Entries supplied:
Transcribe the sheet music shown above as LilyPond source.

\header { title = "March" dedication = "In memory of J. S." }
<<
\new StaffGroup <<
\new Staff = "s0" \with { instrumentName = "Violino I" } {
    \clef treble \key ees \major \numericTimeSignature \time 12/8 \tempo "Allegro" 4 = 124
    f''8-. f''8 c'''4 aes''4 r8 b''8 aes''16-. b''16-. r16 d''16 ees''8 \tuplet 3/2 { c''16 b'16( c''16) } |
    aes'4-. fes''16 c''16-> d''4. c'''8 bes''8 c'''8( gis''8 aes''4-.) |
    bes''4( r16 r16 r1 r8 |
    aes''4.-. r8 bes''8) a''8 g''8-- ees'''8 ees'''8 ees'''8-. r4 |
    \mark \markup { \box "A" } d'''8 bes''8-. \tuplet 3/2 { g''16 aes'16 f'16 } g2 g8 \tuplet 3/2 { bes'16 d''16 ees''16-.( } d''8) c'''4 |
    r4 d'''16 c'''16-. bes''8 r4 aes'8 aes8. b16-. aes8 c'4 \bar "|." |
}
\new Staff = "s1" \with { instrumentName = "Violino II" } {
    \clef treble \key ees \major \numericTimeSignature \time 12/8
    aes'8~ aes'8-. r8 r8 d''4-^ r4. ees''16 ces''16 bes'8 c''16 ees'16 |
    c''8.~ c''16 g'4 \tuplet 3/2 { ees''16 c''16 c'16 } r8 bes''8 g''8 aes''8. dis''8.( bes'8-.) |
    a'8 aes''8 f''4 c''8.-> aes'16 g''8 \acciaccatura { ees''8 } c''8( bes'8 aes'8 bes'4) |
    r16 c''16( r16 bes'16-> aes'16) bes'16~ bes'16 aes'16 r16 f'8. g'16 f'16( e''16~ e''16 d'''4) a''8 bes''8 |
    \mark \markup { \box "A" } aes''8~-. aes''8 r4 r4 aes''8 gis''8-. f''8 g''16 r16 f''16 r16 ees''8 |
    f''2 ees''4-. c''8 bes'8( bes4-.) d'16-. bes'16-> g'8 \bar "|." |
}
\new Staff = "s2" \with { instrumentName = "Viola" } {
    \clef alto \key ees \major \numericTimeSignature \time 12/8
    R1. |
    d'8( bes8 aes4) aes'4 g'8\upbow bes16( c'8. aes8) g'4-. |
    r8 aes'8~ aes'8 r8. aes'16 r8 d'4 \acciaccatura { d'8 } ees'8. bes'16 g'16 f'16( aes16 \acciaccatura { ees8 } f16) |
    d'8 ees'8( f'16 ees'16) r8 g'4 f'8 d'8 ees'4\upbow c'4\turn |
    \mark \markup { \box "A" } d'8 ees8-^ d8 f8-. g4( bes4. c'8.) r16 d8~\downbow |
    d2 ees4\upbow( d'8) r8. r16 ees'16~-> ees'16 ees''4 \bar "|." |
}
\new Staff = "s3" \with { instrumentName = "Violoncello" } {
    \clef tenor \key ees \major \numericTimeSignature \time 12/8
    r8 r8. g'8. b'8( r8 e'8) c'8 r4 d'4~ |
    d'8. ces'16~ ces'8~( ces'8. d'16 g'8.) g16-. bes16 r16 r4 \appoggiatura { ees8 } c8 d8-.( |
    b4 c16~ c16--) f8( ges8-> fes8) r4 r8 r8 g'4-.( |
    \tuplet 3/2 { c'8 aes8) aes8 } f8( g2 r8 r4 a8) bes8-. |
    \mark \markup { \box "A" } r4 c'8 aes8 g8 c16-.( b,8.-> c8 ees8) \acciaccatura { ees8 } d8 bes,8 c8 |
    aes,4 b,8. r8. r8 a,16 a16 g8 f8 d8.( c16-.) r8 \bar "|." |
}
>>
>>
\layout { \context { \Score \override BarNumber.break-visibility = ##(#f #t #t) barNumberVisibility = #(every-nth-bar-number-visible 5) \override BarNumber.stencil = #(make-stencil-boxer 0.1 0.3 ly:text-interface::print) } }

To do: Extract every line of the material above that contains the string "upbow". Case counts.

Result:
    d'8( bes8 aes4) aes'4 g'8\upbow bes16( c'8. aes8) g'4-. |
    d'8 ees'8( f'16 ees'16) r8 g'4 f'8 d'8 ees'4\upbow c'4\turn |
    d2 ees4\upbow( d'8) r8. r16 ees'16~-> ees'16 ees''4 \bar "|." |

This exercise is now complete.